Data excerpts:
--- START ---

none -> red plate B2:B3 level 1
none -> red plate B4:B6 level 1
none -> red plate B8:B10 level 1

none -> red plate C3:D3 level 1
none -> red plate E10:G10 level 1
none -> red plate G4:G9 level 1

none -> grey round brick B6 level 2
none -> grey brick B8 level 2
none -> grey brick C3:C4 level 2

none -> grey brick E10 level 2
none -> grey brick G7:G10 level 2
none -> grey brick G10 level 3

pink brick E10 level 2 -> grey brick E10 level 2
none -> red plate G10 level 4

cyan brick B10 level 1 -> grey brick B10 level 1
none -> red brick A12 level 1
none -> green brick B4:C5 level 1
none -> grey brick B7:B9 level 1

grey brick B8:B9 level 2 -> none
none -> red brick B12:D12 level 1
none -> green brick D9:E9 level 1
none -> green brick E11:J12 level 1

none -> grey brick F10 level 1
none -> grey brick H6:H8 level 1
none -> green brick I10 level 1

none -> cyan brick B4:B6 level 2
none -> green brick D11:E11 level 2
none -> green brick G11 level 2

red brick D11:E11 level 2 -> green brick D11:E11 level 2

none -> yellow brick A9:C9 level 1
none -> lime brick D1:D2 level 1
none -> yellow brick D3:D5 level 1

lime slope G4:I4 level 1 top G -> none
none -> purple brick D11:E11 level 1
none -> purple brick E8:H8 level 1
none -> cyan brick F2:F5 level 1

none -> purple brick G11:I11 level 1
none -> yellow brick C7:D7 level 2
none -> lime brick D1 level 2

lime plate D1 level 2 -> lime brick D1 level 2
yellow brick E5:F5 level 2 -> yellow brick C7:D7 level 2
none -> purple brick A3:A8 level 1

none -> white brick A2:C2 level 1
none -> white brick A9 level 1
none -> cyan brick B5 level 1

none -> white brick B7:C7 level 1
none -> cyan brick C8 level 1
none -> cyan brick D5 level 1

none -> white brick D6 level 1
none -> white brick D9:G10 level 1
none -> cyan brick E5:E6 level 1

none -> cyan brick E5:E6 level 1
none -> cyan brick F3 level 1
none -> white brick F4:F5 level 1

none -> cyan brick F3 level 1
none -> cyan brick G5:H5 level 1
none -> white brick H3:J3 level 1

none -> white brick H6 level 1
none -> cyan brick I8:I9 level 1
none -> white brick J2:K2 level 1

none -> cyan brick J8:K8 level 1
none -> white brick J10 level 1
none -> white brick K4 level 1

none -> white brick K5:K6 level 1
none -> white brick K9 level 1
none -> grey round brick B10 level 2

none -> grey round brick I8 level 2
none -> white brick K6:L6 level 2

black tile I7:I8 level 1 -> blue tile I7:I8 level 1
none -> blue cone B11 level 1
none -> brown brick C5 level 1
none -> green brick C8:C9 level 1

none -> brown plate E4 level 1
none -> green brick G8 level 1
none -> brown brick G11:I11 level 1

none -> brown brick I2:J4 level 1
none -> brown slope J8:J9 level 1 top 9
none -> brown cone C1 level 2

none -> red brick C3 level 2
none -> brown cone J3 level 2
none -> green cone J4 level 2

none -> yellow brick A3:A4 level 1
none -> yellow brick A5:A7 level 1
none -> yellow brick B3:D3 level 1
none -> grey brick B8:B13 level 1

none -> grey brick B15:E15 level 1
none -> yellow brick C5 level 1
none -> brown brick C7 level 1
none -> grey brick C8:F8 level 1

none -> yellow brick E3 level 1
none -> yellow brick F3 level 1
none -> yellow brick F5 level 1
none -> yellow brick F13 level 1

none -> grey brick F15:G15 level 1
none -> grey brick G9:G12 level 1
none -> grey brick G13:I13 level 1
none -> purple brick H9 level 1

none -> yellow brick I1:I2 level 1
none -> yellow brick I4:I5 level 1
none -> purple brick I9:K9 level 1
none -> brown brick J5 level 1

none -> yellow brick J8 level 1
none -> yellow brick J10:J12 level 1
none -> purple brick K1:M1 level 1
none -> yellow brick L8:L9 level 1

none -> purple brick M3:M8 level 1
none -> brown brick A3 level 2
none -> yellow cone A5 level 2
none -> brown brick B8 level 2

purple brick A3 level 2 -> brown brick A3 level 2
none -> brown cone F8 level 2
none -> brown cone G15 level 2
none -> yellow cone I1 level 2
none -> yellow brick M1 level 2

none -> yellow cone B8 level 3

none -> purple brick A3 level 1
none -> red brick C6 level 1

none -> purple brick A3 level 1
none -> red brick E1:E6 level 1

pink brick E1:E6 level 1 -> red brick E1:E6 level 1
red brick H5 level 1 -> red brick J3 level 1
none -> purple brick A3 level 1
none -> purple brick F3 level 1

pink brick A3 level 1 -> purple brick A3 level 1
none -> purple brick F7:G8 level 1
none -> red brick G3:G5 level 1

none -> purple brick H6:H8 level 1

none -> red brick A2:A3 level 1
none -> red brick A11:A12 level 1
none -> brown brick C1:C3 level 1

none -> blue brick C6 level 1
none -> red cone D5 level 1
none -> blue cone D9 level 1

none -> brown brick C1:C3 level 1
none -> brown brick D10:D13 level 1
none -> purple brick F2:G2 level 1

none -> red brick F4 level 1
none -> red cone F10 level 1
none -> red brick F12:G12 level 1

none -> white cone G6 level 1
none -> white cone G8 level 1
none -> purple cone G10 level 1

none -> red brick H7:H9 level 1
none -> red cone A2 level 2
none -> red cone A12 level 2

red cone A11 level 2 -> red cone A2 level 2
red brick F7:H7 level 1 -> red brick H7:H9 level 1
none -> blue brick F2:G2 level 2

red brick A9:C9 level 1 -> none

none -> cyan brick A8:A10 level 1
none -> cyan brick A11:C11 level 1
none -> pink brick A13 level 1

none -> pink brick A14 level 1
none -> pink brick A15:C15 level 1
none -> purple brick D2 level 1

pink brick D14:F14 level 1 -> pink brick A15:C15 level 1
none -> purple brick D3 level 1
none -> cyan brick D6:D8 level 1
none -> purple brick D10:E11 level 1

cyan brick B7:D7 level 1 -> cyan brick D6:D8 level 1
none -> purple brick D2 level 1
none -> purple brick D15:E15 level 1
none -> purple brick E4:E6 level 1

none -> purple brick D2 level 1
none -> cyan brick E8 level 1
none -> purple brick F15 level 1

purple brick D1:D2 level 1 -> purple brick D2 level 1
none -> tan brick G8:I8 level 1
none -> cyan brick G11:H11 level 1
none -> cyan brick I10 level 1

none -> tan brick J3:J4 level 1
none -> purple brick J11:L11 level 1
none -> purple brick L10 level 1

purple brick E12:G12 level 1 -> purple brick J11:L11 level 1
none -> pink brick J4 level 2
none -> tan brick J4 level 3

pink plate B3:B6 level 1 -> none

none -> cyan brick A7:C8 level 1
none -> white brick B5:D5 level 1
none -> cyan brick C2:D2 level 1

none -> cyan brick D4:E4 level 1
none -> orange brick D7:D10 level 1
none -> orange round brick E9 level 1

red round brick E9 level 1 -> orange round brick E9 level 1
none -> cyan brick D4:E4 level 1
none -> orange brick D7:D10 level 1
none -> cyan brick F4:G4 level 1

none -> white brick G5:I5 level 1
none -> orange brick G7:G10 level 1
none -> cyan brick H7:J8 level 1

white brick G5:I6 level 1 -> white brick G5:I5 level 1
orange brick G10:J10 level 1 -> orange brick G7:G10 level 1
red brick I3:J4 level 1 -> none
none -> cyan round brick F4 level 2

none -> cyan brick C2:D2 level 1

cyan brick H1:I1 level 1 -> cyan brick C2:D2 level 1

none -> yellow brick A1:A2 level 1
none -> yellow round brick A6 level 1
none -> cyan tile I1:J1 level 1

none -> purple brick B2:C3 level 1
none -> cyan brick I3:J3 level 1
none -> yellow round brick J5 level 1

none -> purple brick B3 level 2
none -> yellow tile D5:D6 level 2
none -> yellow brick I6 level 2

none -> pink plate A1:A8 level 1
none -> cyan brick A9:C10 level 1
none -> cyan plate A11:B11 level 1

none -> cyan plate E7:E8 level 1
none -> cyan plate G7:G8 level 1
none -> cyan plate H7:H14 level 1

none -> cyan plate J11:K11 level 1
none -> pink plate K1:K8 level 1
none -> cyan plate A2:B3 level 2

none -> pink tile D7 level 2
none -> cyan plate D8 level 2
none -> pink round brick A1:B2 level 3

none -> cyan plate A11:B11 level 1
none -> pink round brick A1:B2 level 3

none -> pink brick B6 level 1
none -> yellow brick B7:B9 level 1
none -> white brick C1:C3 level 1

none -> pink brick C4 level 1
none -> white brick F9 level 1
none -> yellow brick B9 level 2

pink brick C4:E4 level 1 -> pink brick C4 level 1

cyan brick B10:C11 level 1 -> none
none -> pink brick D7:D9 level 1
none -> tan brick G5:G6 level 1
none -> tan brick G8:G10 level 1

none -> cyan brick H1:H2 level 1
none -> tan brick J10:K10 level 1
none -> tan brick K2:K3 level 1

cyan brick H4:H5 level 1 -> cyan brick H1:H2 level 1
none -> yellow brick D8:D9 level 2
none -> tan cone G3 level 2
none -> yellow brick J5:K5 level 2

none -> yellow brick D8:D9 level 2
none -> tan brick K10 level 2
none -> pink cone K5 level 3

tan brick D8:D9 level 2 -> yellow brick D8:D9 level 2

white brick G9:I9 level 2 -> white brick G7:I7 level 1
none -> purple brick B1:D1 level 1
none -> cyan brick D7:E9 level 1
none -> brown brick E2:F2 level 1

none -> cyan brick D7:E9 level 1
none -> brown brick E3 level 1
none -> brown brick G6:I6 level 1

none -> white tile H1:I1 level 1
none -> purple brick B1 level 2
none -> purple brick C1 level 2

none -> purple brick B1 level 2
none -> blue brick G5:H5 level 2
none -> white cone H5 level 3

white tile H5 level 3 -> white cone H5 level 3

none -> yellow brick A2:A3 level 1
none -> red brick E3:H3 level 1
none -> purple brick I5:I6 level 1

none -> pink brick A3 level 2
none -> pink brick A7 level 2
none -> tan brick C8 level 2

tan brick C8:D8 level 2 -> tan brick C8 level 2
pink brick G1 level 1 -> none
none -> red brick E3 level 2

--- END ---

_YOUR GOAL_. Word for word, restate the lines of the data above that fall between the line holding "none -> red brick A11:A12 level 1" and the line holding "none -> red brick F4 level 1", inclusive, and no other lines.

_TASK RESULT_.
none -> red brick A11:A12 level 1
none -> brown brick C1:C3 level 1

none -> blue brick C6 level 1
none -> red cone D5 level 1
none -> blue cone D9 level 1

none -> brown brick C1:C3 level 1
none -> brown brick D10:D13 level 1
none -> purple brick F2:G2 level 1

none -> red brick F4 level 1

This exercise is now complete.